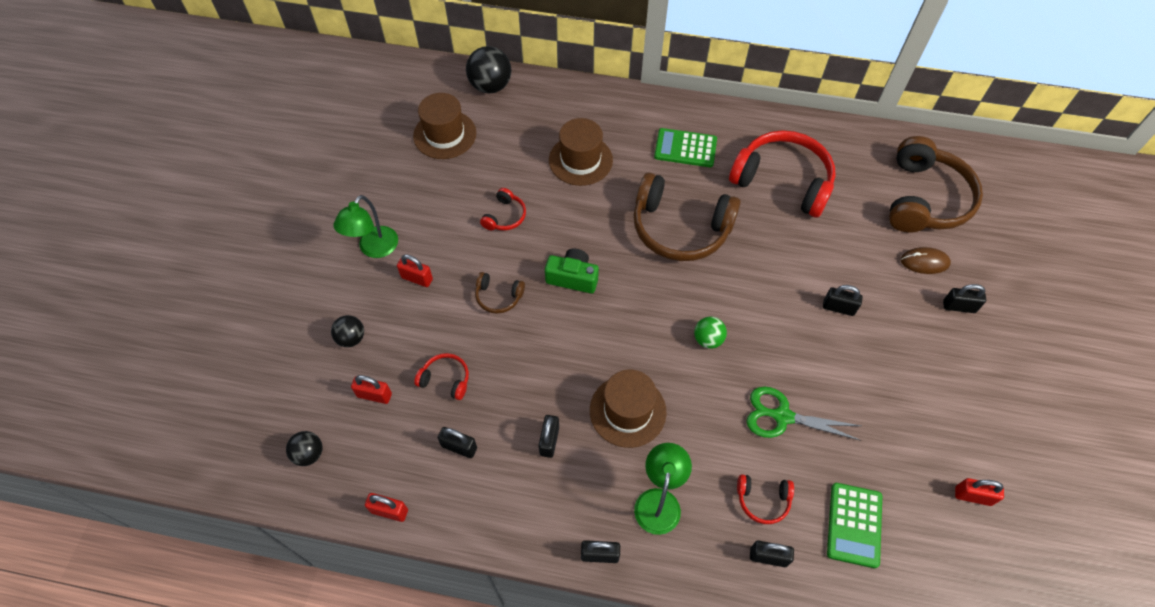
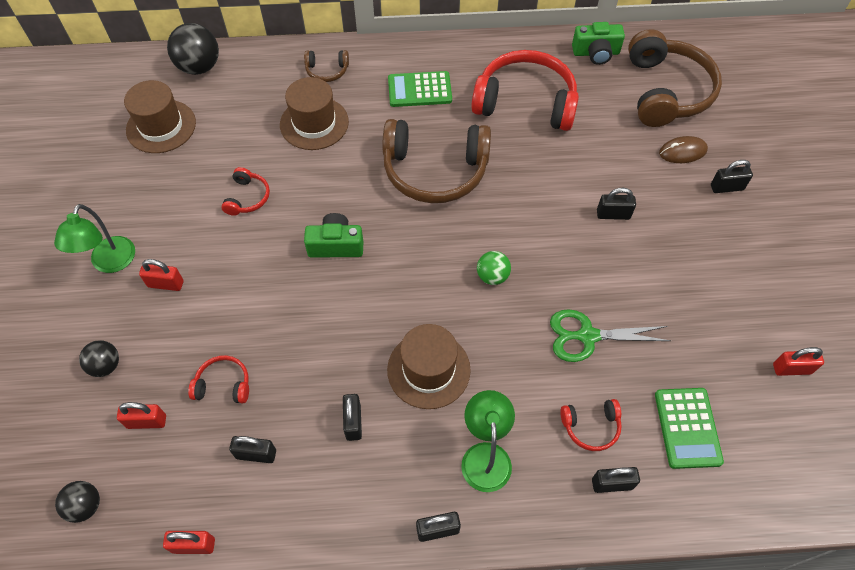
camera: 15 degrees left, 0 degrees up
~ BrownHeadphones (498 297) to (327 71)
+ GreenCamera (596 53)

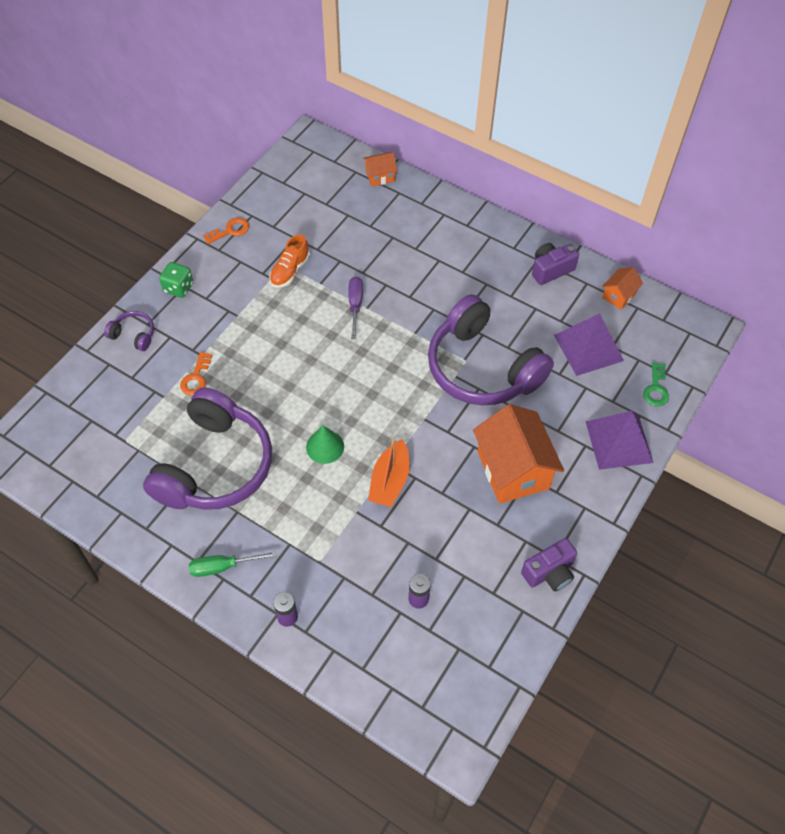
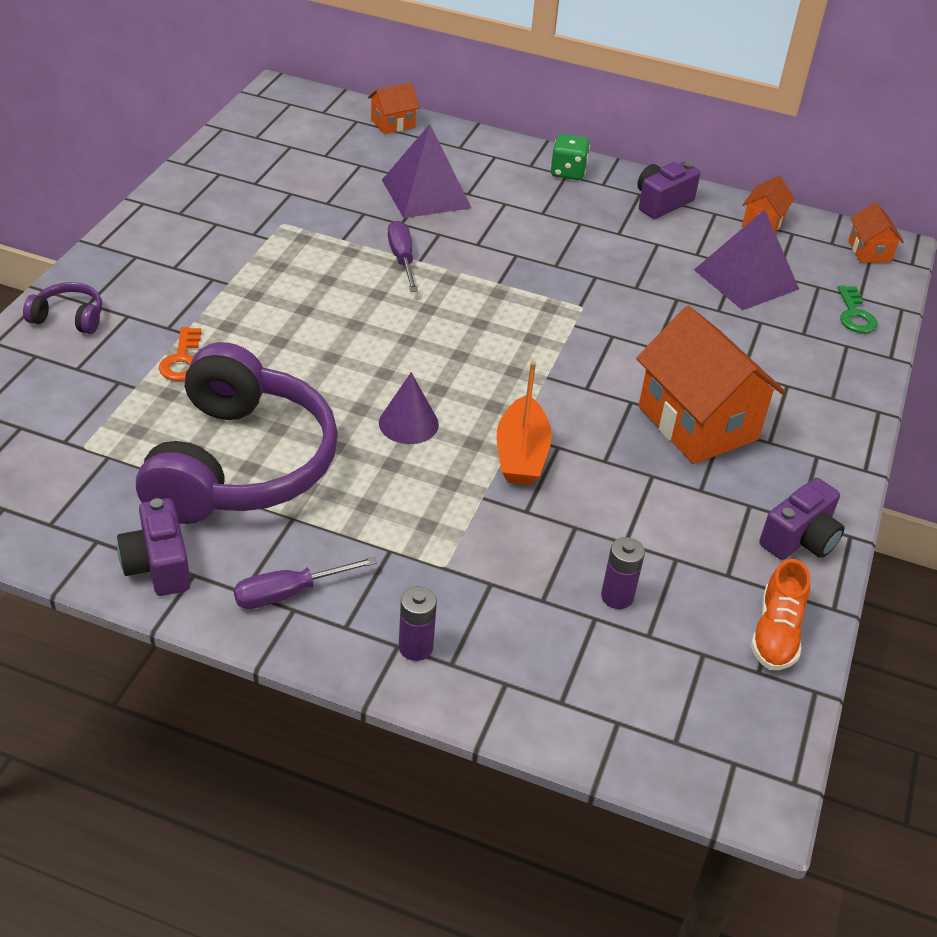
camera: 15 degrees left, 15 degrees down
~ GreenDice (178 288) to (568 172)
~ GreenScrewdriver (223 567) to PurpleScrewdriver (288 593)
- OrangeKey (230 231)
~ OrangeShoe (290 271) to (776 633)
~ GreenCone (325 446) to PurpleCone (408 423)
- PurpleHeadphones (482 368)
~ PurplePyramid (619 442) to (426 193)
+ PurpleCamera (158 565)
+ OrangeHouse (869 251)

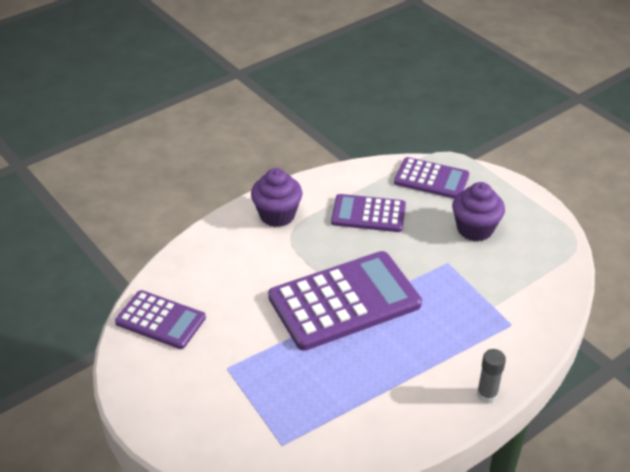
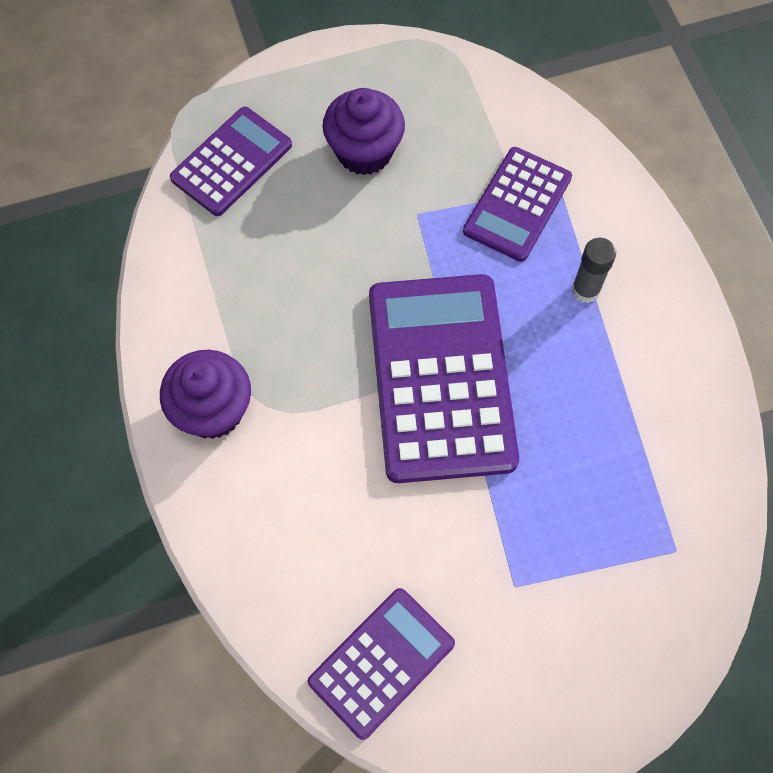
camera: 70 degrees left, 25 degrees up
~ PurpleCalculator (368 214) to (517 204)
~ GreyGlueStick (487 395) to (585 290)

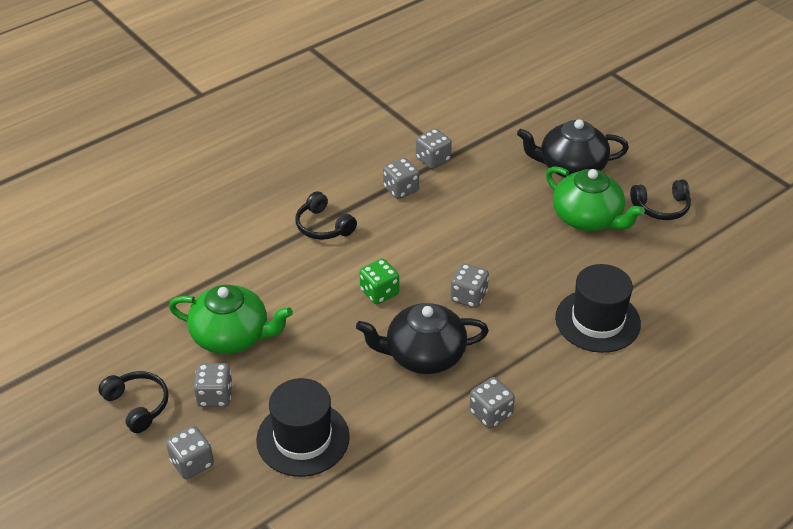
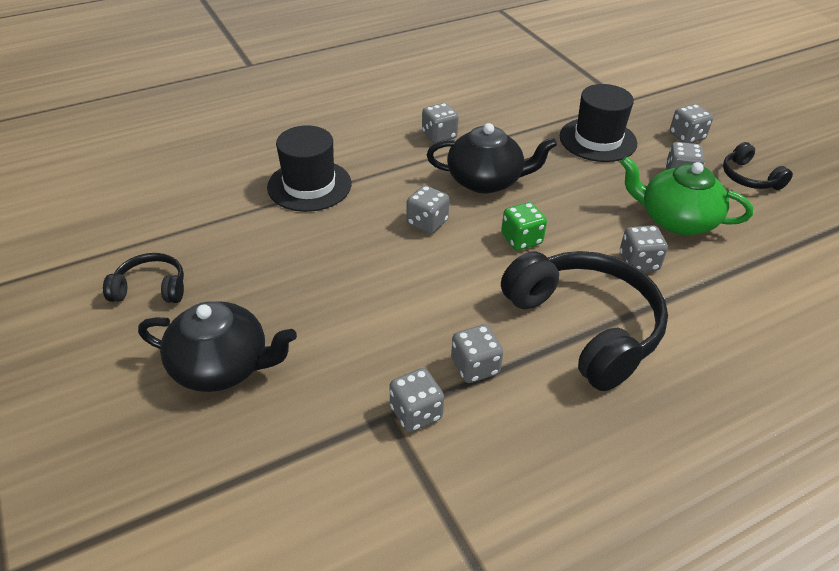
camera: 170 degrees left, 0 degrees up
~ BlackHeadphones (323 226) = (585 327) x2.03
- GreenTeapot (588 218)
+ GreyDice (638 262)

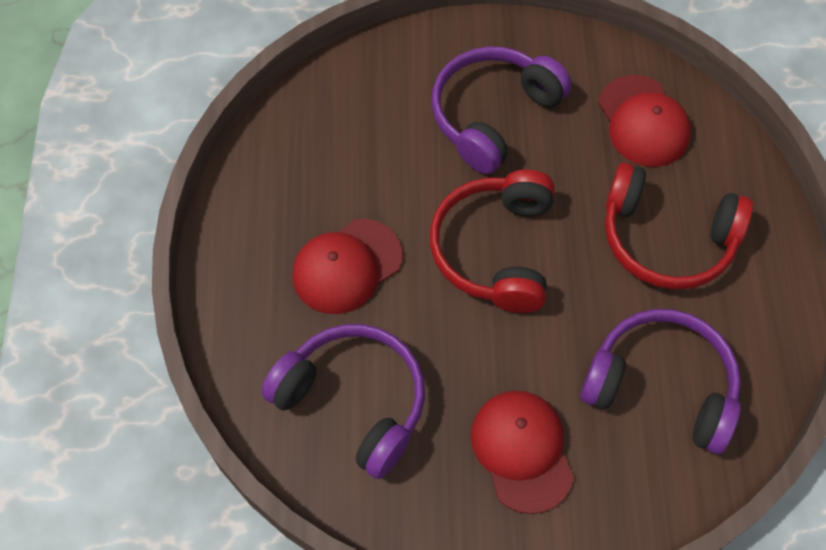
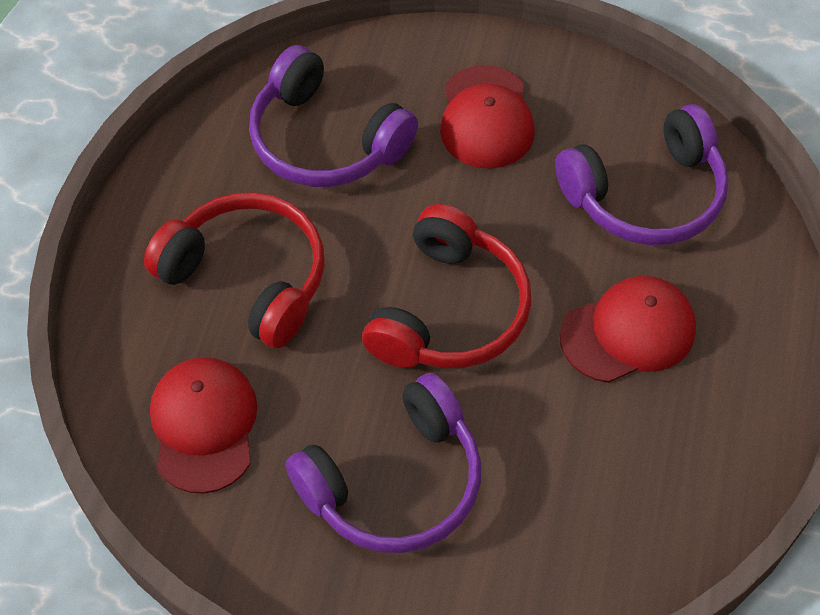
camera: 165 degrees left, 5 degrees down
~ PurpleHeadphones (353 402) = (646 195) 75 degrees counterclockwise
************
ASSIGNED TASK
Although the records contain pictures, only the text should be copied, exactly as it stands.

SOLUTION
camera: 15 degrees left, 0 degrees up
~ BrownHeadphones (498 297) to (327 71)
+ GreenCamera (596 53)

camera: 15 degrees left, 15 degrees down
~ GreenDice (178 288) to (568 172)
~ GreenScrewdriver (223 567) to PurpleScrewdriver (288 593)
- OrangeKey (230 231)
~ OrangeShoe (290 271) to (776 633)
~ GreenCone (325 446) to PurpleCone (408 423)
- PurpleHeadphones (482 368)
~ PurplePyramid (619 442) to (426 193)
+ PurpleCamera (158 565)
+ OrangeHouse (869 251)

camera: 70 degrees left, 25 degrees up
~ PurpleCalculator (368 214) to (517 204)
~ GreyGlueStick (487 395) to (585 290)

camera: 170 degrees left, 0 degrees up
~ BlackHeadphones (323 226) = (585 327) x2.03
- GreenTeapot (588 218)
+ GreyDice (638 262)

camera: 165 degrees left, 5 degrees down
~ PurpleHeadphones (353 402) = (646 195) 75 degrees counterclockwise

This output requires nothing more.